** Work order **
Tally up how many lines in the listing below contain the string "leaf", and give only the total.

········

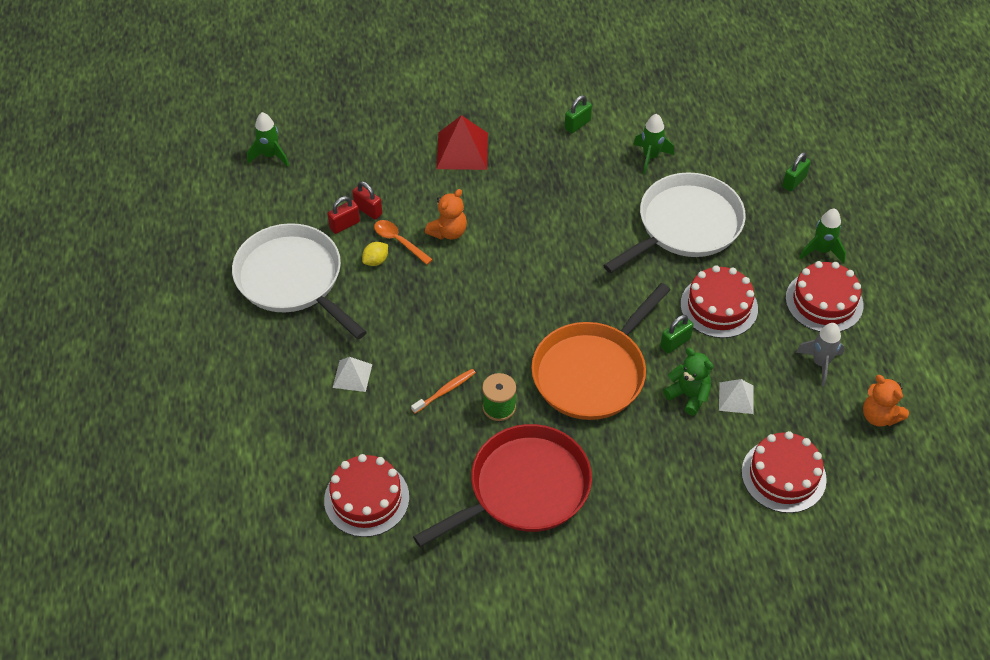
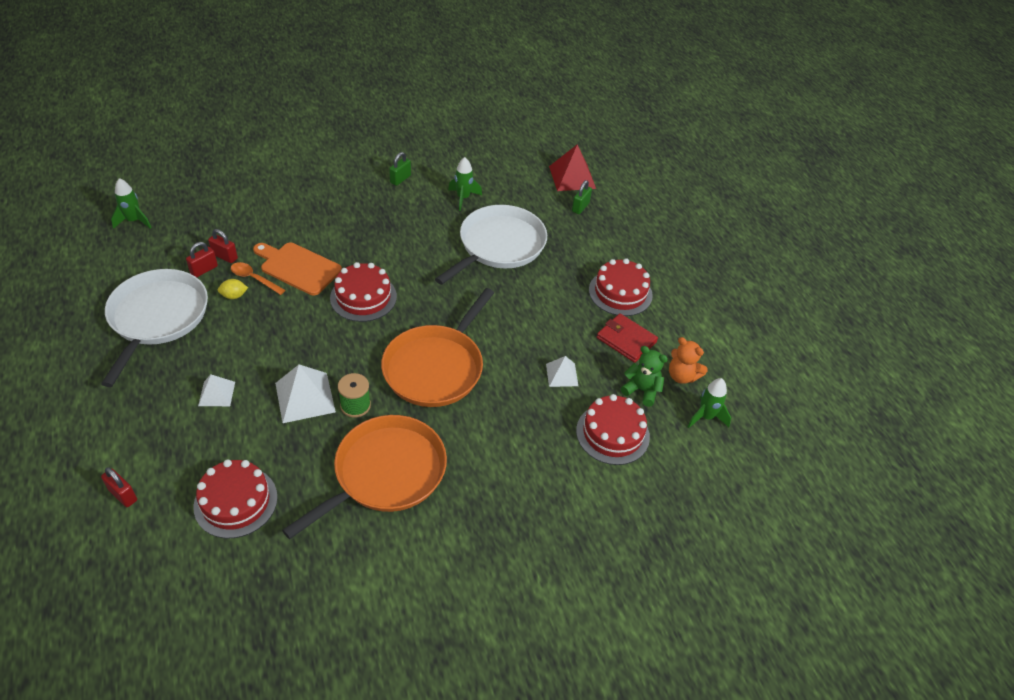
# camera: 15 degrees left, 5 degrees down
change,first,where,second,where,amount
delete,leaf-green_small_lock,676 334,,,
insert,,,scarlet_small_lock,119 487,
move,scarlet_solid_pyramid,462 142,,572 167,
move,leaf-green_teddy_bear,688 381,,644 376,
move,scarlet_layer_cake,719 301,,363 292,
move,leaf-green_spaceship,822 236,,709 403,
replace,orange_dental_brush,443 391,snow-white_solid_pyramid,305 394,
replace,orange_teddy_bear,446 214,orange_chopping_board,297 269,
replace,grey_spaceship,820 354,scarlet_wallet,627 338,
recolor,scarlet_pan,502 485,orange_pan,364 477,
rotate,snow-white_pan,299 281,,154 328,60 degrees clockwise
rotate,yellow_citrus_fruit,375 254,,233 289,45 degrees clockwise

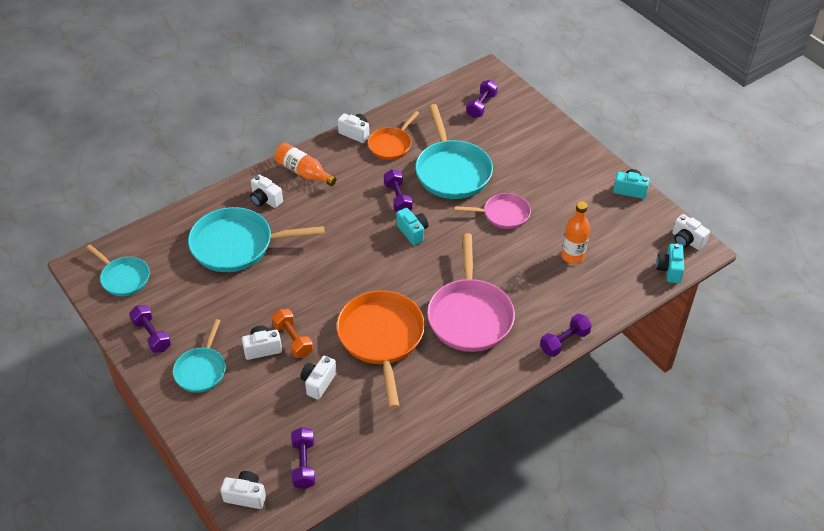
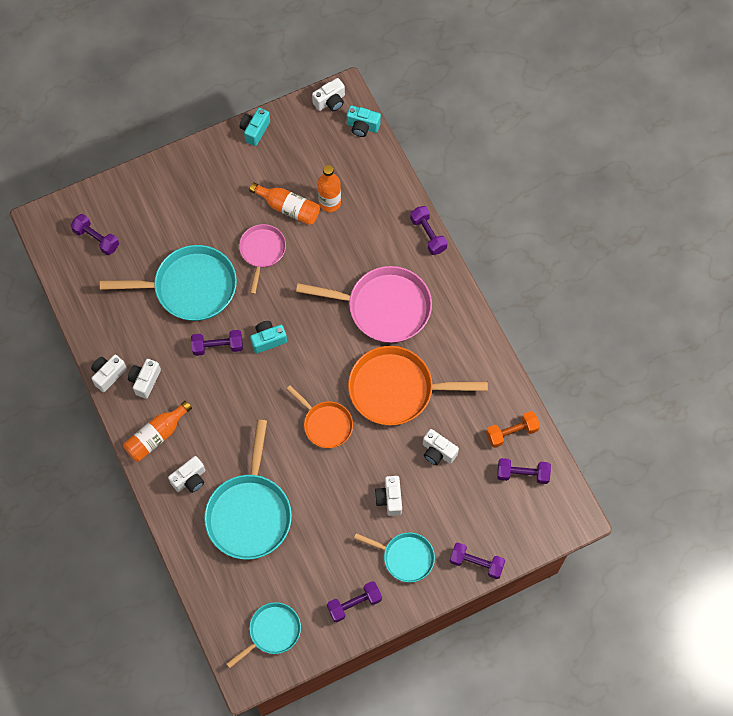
# camera: 80 degrees left, 20 degrees up
change,first,where,second,where,amount
insert,,,orange_flask,284 203,
insert,,,purple_hand_weight,477 561,
move,snow-white_photo_camera,243 490,,144 379,
move,orange_hand_weight,292 333,,513 429,
move,orange_pan,393 135,,319 416,

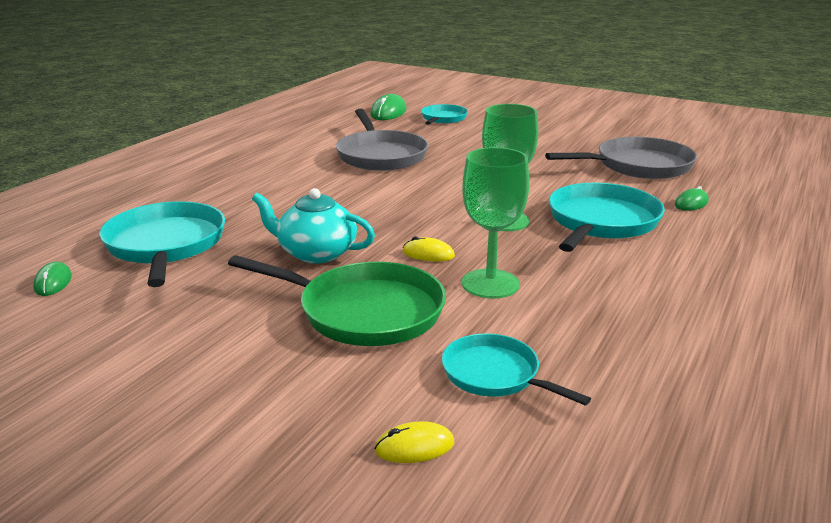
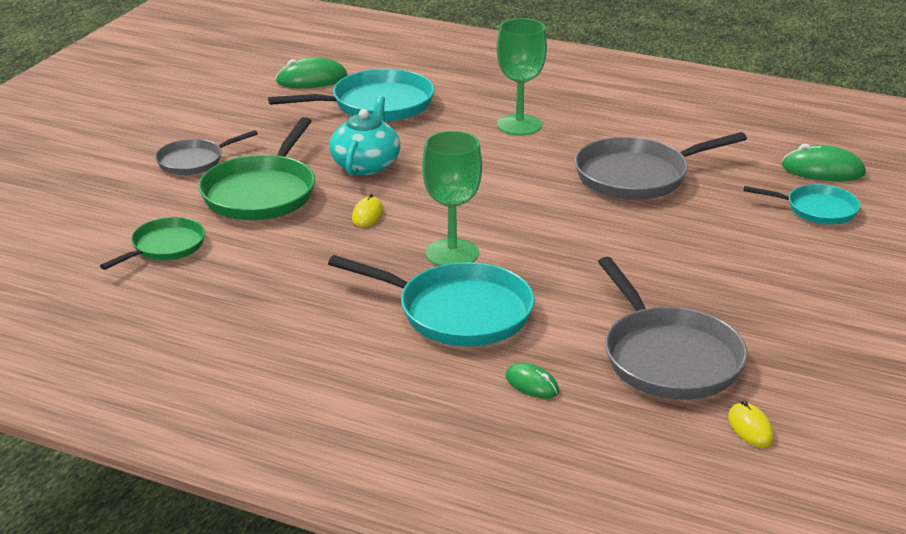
# camera: 85 degrees right, 5 degrees up
change,first,where,second,where,amount
insert,,,grey_pan,206 152,
move,yellow_mouse,414 442,,751 424,
move,leaf-green_wine_glass,495 223,,521 76,
recolor,turquoise_pan,516 369,leaf-green_pan,152 243,
resize,leaf-green_mouse,52 279,,311 72,x1.69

········

** Output for this exercise **
6